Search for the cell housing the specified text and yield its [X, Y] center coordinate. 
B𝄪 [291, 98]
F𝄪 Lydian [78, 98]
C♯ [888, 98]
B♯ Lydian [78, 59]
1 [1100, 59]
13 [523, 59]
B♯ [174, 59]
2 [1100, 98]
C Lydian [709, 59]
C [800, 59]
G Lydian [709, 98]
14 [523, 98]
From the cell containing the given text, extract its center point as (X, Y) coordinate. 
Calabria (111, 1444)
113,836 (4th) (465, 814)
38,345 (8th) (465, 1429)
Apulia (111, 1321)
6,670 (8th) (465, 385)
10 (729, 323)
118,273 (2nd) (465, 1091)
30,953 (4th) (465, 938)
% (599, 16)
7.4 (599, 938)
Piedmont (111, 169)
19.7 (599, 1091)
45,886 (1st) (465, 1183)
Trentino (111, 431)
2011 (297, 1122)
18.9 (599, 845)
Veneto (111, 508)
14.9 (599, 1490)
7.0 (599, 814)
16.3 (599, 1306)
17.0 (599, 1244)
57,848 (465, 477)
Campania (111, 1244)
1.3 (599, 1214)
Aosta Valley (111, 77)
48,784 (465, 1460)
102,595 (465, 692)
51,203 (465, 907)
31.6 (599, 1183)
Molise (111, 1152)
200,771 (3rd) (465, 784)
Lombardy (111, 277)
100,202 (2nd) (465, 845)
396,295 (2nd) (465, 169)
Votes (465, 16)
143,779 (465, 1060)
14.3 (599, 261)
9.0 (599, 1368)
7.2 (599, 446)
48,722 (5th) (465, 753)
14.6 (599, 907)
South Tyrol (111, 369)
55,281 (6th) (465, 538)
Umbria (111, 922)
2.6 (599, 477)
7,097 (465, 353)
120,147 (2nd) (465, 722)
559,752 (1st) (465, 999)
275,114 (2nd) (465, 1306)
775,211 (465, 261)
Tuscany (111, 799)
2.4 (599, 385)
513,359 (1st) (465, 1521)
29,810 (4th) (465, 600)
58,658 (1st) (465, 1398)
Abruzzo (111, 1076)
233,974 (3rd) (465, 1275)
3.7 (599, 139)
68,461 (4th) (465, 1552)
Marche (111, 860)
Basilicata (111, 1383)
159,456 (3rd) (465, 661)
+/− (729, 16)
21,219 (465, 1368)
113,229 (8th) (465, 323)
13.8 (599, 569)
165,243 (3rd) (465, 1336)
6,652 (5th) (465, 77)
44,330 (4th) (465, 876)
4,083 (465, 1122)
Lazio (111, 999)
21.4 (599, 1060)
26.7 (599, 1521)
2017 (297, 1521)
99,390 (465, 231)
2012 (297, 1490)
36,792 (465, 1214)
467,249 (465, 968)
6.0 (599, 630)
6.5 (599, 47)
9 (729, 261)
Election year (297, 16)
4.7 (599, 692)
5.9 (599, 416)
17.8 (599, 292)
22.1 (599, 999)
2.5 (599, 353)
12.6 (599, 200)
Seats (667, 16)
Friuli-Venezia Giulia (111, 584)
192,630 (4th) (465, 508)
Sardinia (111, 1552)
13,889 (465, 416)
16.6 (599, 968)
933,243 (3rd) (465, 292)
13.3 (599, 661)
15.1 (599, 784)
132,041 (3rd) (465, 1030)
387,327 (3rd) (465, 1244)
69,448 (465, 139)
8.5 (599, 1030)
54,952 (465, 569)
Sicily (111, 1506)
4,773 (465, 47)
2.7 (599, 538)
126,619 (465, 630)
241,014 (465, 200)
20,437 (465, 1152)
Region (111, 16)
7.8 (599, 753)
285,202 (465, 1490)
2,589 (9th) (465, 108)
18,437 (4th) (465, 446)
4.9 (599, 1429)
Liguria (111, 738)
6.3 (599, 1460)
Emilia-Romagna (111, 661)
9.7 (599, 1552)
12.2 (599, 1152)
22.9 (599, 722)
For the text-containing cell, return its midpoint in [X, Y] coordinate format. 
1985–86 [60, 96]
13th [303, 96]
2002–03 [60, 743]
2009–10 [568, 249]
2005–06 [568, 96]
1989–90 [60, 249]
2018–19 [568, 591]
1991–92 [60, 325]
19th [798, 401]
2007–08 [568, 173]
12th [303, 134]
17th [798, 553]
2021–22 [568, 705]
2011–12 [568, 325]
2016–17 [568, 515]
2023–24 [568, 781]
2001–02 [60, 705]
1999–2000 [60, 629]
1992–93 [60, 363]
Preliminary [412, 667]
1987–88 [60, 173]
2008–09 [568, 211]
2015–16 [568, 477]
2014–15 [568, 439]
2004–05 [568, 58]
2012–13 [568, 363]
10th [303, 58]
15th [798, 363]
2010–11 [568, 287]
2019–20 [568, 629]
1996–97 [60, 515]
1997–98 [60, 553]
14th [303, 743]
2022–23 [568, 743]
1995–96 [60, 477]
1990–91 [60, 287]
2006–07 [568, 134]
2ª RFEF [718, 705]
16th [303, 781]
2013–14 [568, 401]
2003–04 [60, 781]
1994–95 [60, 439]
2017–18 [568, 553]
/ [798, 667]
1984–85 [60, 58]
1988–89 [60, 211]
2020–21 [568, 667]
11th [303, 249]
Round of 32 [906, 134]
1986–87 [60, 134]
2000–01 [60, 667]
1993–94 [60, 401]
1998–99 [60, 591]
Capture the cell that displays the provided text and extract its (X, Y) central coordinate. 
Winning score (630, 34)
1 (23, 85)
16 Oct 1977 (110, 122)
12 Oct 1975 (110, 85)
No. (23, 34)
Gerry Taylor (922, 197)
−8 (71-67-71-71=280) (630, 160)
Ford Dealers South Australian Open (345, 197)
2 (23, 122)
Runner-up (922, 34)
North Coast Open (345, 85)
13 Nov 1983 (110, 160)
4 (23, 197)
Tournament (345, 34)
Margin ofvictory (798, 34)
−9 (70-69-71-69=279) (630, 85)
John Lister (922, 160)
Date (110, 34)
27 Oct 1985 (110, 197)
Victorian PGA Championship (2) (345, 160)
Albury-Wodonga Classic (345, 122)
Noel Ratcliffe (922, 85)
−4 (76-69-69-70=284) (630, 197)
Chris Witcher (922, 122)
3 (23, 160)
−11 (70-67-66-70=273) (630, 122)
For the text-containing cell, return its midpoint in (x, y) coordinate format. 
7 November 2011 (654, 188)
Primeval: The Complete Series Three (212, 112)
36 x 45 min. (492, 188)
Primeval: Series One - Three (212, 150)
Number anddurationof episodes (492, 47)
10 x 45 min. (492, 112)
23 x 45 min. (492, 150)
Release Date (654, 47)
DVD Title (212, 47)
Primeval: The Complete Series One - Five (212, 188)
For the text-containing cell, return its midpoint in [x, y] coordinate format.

--------------------------------

Given problem:
Swap "Lydian" for "Dorian" in the records from their start through the line holding "6,670 (8th) (465, 385)", inclusive, and give those lines again with nothing else changed.

Result:
Search for the cell housing the specified text and yield its [X, Y] center coordinate. 
B𝄪 [291, 98]
F𝄪 Dorian [78, 98]
C♯ [888, 98]
B♯ Dorian [78, 59]
1 [1100, 59]
13 [523, 59]
B♯ [174, 59]
2 [1100, 98]
C Dorian [709, 59]
C [800, 59]
G Dorian [709, 98]
14 [523, 98]
From the cell containing the given text, extract its center point as (X, Y) coordinate. 
Calabria (111, 1444)
113,836 (4th) (465, 814)
38,345 (8th) (465, 1429)
Apulia (111, 1321)
6,670 (8th) (465, 385)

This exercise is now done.